> Work request
Filter these entries so that only lines with the word "purple" remain.

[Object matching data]
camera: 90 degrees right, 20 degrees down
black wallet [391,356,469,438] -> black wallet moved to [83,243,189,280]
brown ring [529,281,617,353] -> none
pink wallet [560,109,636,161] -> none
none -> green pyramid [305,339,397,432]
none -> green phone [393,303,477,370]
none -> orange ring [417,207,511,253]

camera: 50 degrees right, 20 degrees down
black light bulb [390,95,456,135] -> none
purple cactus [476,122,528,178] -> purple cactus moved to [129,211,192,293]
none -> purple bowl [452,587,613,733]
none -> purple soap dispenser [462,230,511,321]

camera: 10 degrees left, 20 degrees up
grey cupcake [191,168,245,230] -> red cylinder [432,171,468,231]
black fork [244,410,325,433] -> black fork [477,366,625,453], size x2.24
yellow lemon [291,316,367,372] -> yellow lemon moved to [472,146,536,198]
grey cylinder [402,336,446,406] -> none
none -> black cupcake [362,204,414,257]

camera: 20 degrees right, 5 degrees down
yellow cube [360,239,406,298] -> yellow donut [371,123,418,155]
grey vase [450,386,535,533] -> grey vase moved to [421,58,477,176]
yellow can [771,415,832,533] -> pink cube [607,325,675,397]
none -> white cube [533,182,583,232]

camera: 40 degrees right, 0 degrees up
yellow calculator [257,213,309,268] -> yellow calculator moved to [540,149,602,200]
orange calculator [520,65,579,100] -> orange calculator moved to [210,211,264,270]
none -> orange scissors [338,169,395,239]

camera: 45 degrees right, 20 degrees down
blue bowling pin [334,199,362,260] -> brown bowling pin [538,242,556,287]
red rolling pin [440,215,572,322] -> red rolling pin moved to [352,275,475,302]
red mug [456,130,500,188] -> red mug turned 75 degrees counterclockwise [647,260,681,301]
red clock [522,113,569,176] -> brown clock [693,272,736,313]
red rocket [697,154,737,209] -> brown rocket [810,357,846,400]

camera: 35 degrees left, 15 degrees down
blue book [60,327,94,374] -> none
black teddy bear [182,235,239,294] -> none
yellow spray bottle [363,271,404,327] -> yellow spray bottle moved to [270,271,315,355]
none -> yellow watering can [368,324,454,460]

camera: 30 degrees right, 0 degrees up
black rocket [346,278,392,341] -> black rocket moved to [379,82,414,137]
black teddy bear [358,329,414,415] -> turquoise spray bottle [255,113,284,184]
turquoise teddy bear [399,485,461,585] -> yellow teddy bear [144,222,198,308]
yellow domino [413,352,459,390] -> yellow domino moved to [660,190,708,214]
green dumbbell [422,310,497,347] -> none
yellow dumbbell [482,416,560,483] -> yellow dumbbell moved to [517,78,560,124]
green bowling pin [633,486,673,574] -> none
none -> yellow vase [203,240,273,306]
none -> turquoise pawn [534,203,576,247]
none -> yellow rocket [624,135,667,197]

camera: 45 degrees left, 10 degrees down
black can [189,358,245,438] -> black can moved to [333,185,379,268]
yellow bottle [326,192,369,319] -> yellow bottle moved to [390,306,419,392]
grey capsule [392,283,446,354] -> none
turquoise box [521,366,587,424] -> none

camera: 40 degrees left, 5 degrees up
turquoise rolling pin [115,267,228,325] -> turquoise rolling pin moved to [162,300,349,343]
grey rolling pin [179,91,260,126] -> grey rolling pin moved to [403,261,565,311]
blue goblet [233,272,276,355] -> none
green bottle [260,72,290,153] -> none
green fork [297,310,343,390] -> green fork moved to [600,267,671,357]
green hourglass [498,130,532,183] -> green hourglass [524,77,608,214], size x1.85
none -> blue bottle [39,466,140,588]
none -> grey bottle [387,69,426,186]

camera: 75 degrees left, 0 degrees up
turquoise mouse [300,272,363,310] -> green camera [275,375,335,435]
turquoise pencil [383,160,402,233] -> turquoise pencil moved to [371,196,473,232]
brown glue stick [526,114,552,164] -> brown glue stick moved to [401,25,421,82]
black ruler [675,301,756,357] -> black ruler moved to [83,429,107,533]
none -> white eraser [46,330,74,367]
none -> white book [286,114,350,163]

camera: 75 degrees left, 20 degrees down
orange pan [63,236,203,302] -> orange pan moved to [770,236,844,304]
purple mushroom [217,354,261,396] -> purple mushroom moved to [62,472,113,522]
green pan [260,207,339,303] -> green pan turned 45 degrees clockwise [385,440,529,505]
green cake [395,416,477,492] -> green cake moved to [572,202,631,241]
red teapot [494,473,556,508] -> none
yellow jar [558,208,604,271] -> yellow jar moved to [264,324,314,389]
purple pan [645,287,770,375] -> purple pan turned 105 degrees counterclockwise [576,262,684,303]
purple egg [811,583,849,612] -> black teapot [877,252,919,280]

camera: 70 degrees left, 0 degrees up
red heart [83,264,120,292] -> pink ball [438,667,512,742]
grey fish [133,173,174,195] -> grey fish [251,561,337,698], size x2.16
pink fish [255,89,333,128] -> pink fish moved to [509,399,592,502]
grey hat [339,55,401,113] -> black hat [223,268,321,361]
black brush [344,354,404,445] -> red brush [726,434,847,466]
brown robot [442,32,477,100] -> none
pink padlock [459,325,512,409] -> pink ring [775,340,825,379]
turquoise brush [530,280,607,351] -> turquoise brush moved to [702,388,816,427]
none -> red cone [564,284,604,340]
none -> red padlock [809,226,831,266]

> Answer below
purple cactus [476,122,528,178] -> purple cactus moved to [129,211,192,293]
none -> purple bowl [452,587,613,733]
none -> purple soap dispenser [462,230,511,321]
purple mushroom [217,354,261,396] -> purple mushroom moved to [62,472,113,522]
purple pan [645,287,770,375] -> purple pan turned 105 degrees counterclockwise [576,262,684,303]
purple egg [811,583,849,612] -> black teapot [877,252,919,280]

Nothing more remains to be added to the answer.